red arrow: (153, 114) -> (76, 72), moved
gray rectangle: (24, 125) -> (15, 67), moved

+ + + + +

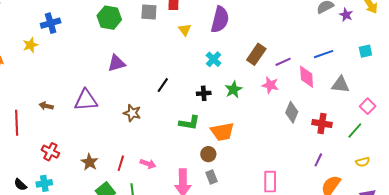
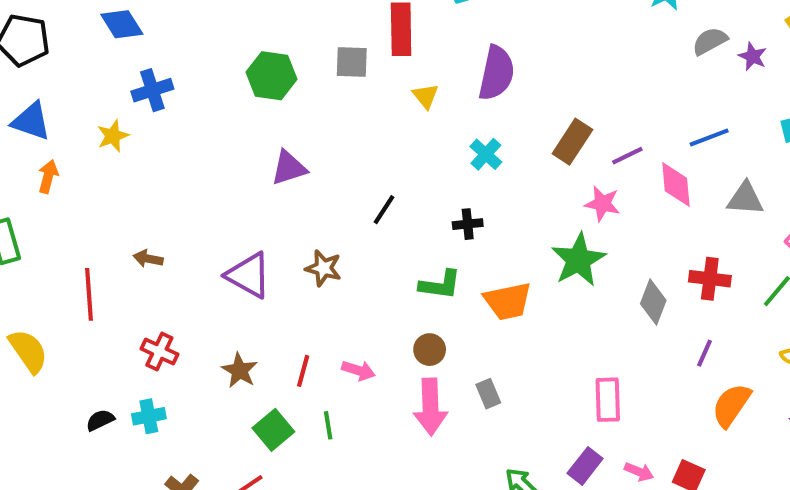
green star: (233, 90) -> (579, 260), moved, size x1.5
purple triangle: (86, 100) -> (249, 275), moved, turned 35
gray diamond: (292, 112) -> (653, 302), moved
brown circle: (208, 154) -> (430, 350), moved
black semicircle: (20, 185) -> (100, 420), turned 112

+ + + + +

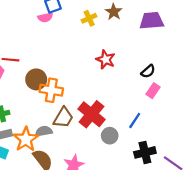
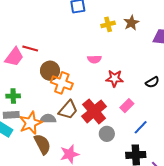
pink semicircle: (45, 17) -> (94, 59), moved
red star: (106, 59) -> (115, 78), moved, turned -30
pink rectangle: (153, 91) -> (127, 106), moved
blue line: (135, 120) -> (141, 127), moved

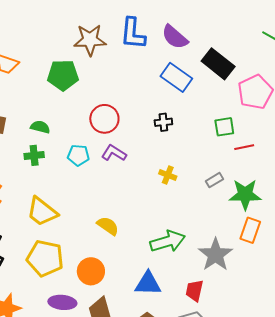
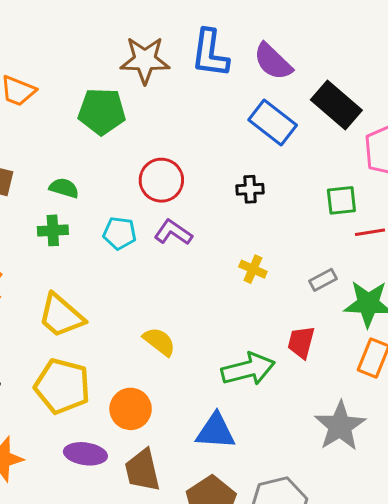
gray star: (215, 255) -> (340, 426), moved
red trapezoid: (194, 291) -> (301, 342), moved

+ + + + +

→ What is expected: Pull every line with the string "star" out of the material.

→ Task output:
green star: (233, 90) -> (579, 260), moved, size x1.5
red star: (106, 59) -> (115, 78), moved, turned -30
gray star: (215, 255) -> (340, 426), moved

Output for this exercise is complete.